▸ **EXERCISE INSTRUCTIONS**
Look in the material below for the line holding "U8: OR (in T19, in". Set it down exactly, with each later line up to and including the line holding "U26: OR (in".

---------- PROVIDED ENTRIES ----------

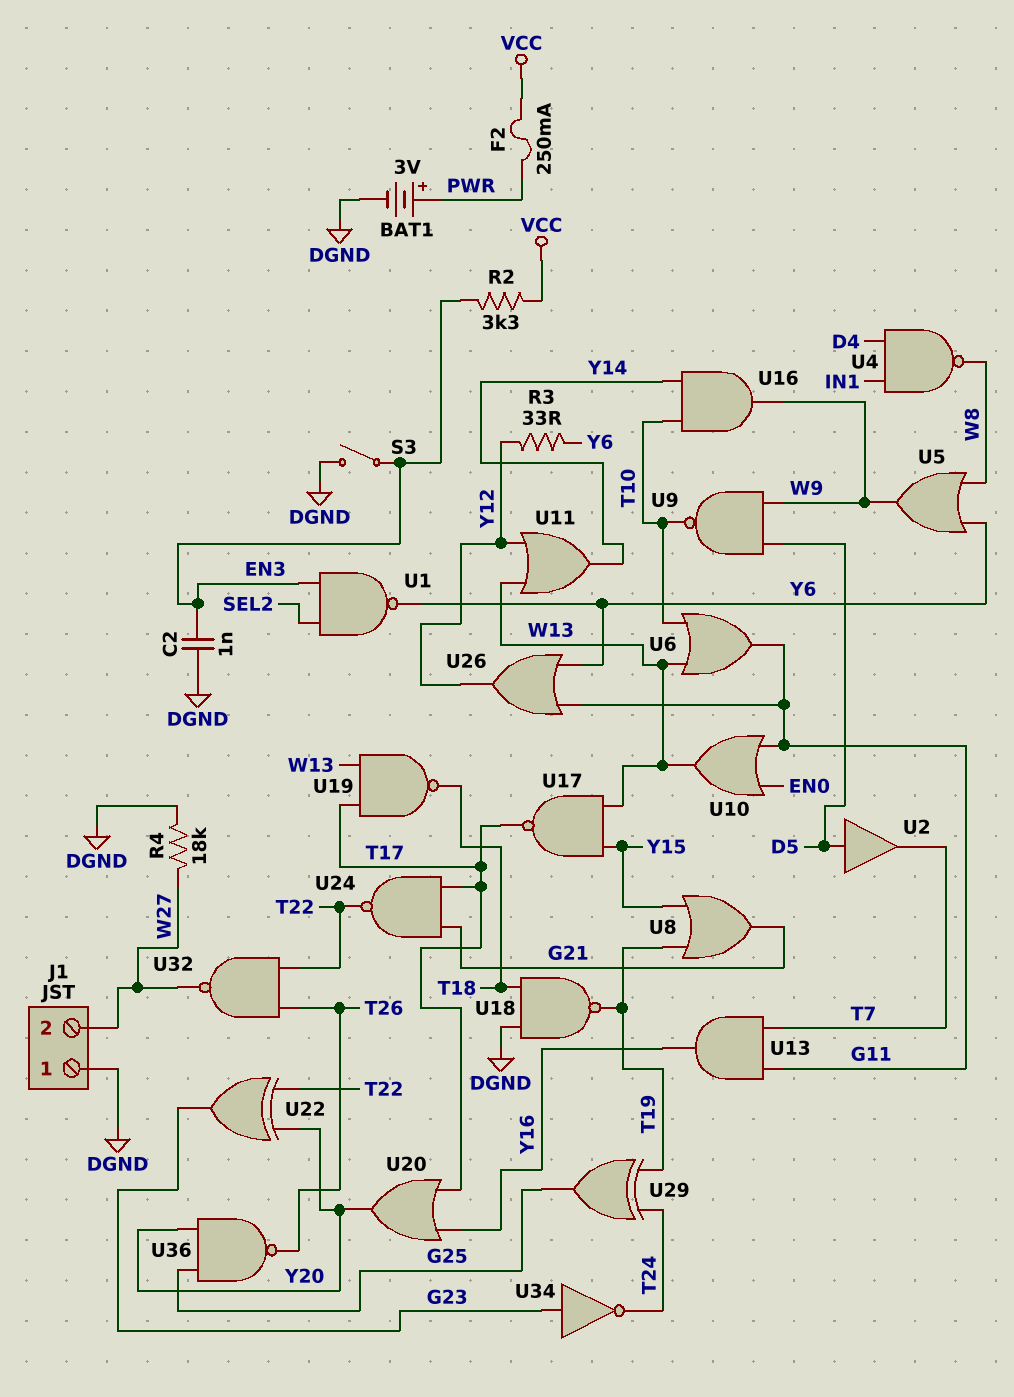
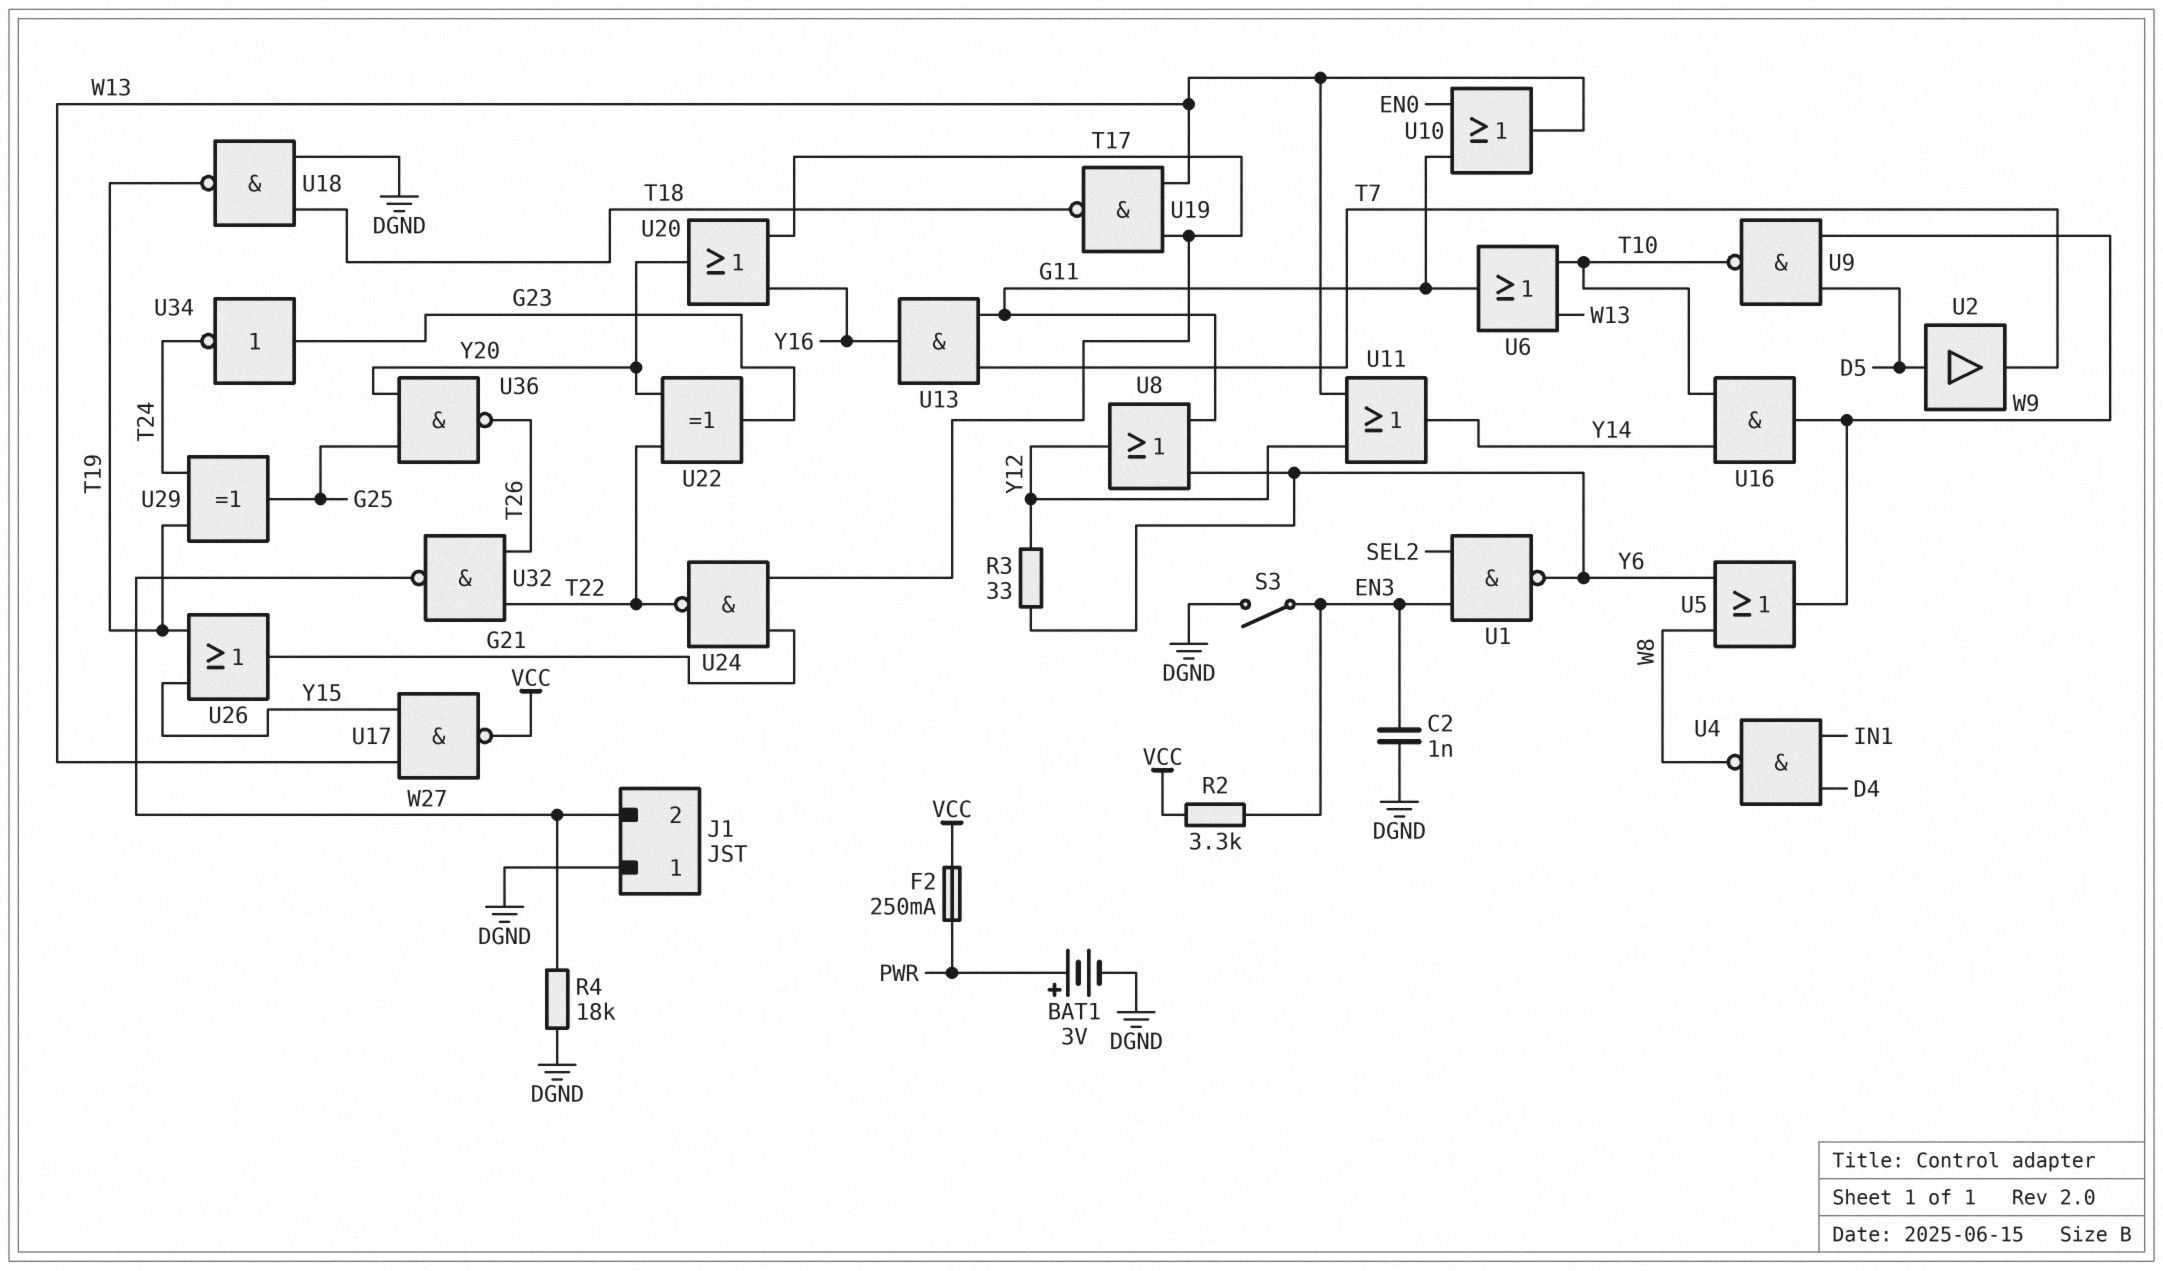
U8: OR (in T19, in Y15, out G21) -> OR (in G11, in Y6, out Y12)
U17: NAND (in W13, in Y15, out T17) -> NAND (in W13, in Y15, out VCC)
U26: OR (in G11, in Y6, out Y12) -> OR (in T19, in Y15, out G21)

----------
---------- PROVIDED ENTRIES ----------

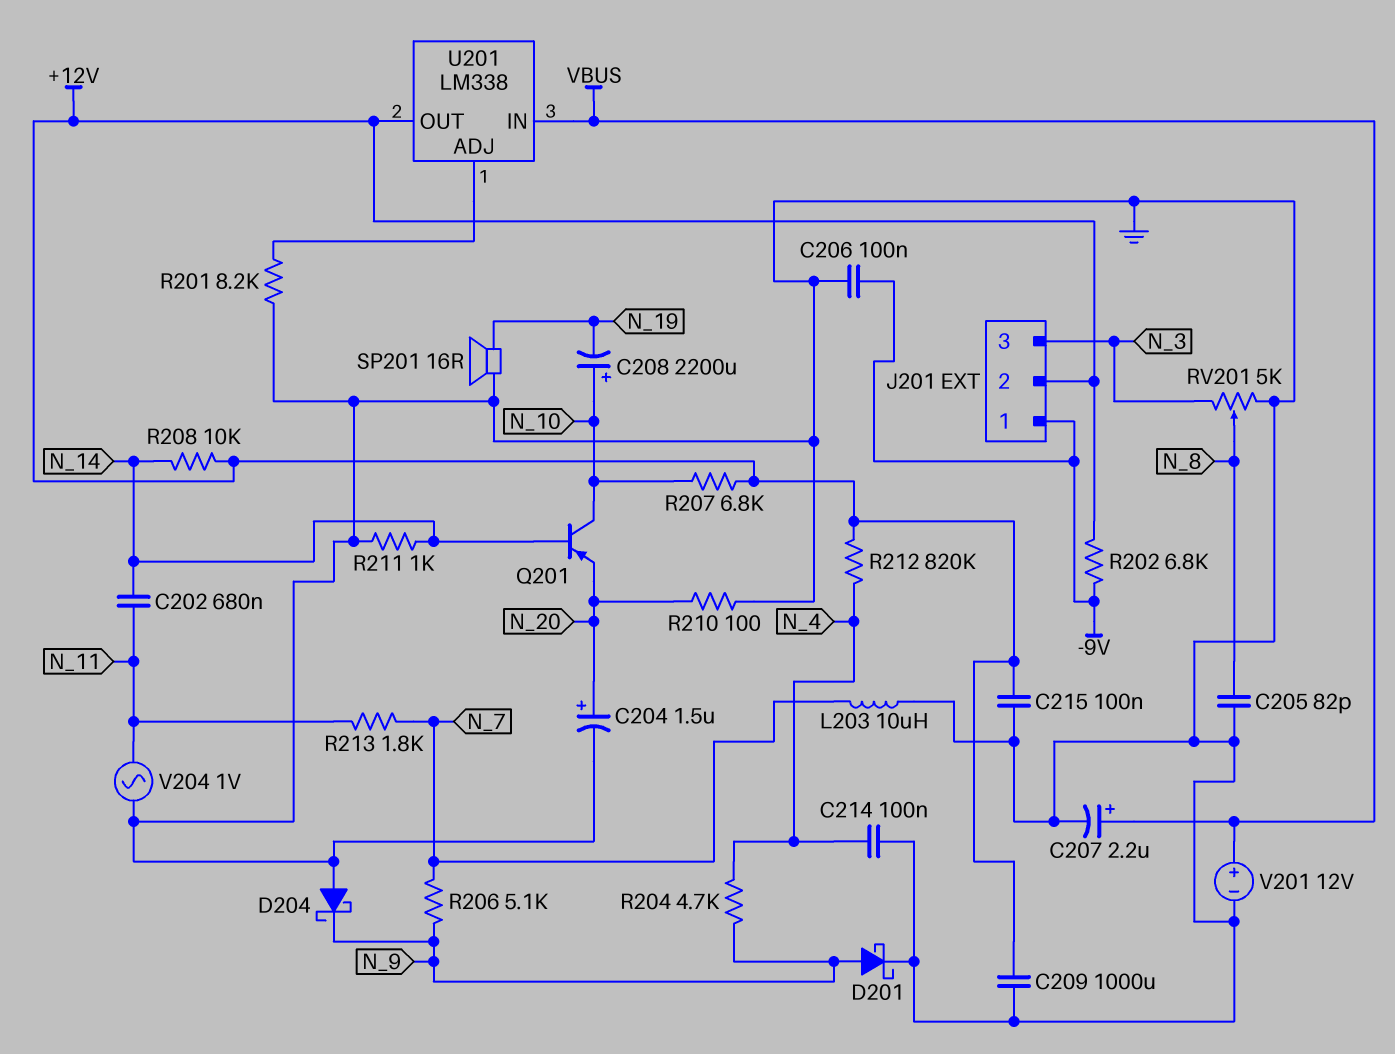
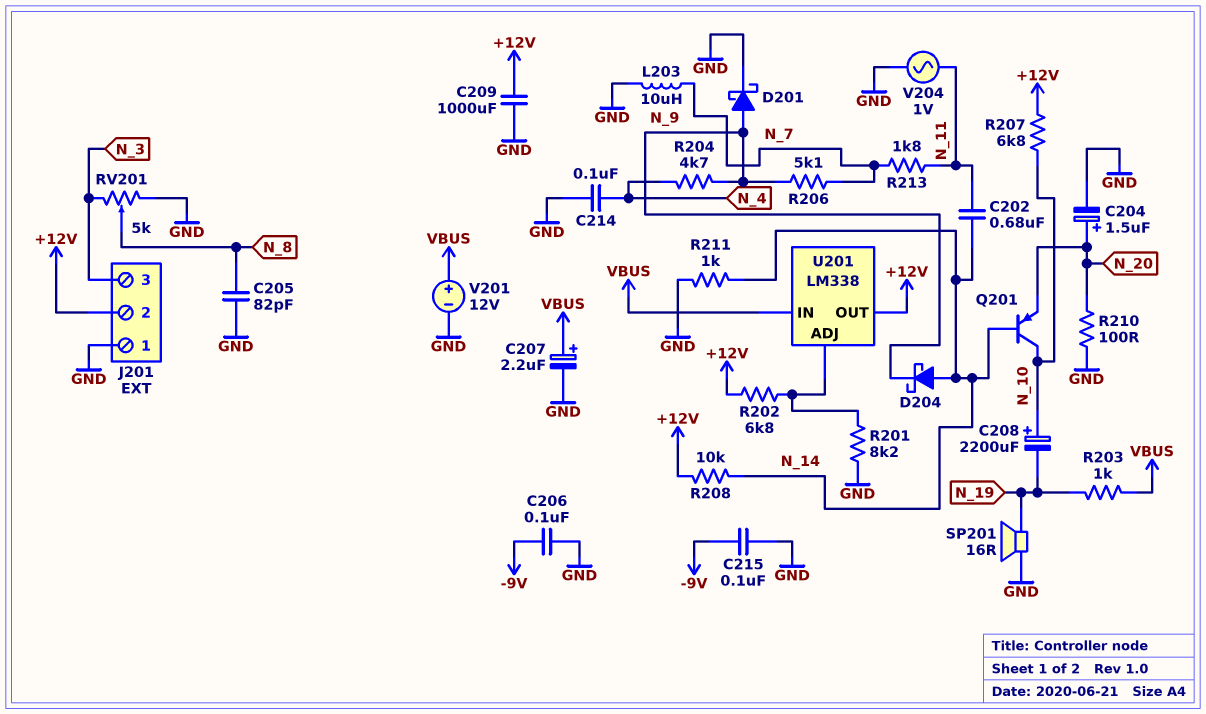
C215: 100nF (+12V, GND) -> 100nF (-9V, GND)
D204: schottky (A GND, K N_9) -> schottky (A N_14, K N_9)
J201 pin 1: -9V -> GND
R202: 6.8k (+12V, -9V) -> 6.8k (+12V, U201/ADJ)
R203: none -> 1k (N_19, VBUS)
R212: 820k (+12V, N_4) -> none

----------

▸ **TASK RESPONSE**
U8: OR (in T19, in Y15, out G21) -> OR (in G11, in Y6, out Y12)
U17: NAND (in W13, in Y15, out T17) -> NAND (in W13, in Y15, out VCC)
U26: OR (in G11, in Y6, out Y12) -> OR (in T19, in Y15, out G21)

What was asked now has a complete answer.